(YOUR TASK)
Could you filter the data below down to the lines that hold the word "schottky"?

━━━ EXCERPTED DATA

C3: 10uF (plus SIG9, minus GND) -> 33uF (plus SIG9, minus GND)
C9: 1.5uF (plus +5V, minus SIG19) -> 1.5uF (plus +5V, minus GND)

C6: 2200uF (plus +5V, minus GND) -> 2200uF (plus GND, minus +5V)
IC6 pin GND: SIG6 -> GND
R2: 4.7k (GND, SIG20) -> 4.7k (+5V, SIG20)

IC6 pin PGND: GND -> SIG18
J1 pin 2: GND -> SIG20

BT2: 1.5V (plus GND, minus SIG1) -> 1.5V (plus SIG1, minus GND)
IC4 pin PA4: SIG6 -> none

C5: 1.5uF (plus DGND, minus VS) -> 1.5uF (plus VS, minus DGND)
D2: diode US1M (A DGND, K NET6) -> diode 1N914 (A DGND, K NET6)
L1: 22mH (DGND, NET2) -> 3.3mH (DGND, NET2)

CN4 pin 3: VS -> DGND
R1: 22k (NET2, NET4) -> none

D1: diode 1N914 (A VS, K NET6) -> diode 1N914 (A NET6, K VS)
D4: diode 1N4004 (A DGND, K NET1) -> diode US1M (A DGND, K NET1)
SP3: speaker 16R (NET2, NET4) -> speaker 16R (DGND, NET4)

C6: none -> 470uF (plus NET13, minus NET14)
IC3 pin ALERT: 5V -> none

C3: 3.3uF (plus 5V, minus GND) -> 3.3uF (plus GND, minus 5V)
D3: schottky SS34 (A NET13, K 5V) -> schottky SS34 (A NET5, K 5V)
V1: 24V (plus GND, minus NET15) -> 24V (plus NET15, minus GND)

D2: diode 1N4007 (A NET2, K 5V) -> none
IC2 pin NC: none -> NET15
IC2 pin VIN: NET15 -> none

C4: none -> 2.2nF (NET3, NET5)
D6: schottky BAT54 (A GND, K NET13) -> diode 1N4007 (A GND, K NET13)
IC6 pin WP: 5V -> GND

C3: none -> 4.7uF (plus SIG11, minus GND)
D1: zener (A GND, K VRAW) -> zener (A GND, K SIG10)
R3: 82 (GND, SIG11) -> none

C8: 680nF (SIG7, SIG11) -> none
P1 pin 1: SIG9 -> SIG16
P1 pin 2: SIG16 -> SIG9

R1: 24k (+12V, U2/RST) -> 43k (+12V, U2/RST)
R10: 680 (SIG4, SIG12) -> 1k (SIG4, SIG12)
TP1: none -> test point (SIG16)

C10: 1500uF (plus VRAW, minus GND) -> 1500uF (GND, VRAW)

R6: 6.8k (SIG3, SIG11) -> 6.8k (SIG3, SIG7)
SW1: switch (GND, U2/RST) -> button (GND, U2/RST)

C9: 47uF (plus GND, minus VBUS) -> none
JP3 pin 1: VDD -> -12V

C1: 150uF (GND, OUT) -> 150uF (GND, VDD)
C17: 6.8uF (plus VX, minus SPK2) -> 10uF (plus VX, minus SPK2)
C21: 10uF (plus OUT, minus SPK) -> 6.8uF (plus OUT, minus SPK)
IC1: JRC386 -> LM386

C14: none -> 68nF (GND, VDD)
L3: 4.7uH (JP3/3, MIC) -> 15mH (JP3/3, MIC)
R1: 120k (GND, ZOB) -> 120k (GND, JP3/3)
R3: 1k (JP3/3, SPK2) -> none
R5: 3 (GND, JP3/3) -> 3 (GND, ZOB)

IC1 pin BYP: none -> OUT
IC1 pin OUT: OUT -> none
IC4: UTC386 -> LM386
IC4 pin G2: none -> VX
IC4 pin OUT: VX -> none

━━━━━━

(OUTPUT BELOW)
D3: schottky SS34 (A NET13, K 5V) -> schottky SS34 (A NET5, K 5V)
D6: schottky BAT54 (A GND, K NET13) -> diode 1N4007 (A GND, K NET13)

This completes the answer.